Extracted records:
<<<<

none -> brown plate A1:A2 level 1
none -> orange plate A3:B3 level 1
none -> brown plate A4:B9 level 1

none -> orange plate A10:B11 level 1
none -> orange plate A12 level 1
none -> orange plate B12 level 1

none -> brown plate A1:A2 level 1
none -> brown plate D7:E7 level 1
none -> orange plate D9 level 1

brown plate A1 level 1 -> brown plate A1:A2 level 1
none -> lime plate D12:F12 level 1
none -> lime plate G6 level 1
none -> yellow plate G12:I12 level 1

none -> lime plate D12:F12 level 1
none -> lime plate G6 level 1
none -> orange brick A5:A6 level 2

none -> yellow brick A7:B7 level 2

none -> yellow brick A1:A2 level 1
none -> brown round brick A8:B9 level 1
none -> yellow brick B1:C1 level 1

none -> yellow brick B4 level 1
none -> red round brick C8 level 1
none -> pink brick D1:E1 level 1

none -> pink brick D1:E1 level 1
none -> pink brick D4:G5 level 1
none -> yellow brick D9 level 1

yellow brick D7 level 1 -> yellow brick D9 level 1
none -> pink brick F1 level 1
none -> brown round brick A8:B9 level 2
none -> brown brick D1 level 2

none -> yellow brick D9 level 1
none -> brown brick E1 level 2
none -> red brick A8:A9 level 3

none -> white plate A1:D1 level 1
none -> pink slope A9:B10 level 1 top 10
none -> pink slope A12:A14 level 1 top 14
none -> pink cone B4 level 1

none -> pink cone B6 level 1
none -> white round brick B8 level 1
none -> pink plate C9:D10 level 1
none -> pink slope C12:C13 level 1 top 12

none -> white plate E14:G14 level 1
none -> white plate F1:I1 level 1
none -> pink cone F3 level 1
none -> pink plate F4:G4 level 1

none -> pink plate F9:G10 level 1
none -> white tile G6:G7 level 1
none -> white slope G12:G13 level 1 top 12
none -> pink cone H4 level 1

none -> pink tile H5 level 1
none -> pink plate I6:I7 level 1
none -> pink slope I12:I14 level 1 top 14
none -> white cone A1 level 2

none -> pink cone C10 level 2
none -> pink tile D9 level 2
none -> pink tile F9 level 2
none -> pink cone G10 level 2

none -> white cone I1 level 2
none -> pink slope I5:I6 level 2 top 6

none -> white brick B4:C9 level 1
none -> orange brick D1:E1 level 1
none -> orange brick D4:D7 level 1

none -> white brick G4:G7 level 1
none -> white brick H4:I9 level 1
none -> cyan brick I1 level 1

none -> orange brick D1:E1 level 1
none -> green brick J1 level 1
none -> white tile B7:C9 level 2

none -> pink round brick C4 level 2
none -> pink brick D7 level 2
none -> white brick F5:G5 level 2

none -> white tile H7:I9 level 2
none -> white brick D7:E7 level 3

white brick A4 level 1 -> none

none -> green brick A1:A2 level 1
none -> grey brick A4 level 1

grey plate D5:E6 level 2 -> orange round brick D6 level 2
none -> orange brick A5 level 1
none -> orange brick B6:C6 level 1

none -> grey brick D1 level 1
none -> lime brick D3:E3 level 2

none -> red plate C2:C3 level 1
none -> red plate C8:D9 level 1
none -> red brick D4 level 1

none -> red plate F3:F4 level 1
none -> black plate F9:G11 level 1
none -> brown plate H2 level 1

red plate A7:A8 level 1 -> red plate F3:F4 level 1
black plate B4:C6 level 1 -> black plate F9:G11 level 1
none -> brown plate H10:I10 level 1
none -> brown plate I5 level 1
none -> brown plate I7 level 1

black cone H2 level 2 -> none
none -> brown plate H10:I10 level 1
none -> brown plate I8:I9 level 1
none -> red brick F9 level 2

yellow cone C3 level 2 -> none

>>>>

▶ [What the exercise asks]
Can you repeat, word for word, every line above from the one containing "none -> orange plate A10:B11 level 1" down to the one containing "none -> pink cone B6 level 1", including both?

▶ [Answer area]
none -> orange plate A10:B11 level 1
none -> orange plate A12 level 1
none -> orange plate B12 level 1

none -> brown plate A1:A2 level 1
none -> brown plate D7:E7 level 1
none -> orange plate D9 level 1

brown plate A1 level 1 -> brown plate A1:A2 level 1
none -> lime plate D12:F12 level 1
none -> lime plate G6 level 1
none -> yellow plate G12:I12 level 1

none -> lime plate D12:F12 level 1
none -> lime plate G6 level 1
none -> orange brick A5:A6 level 2

none -> yellow brick A7:B7 level 2

none -> yellow brick A1:A2 level 1
none -> brown round brick A8:B9 level 1
none -> yellow brick B1:C1 level 1

none -> yellow brick B4 level 1
none -> red round brick C8 level 1
none -> pink brick D1:E1 level 1

none -> pink brick D1:E1 level 1
none -> pink brick D4:G5 level 1
none -> yellow brick D9 level 1

yellow brick D7 level 1 -> yellow brick D9 level 1
none -> pink brick F1 level 1
none -> brown round brick A8:B9 level 2
none -> brown brick D1 level 2

none -> yellow brick D9 level 1
none -> brown brick E1 level 2
none -> red brick A8:A9 level 3

none -> white plate A1:D1 level 1
none -> pink slope A9:B10 level 1 top 10
none -> pink slope A12:A14 level 1 top 14
none -> pink cone B4 level 1

none -> pink cone B6 level 1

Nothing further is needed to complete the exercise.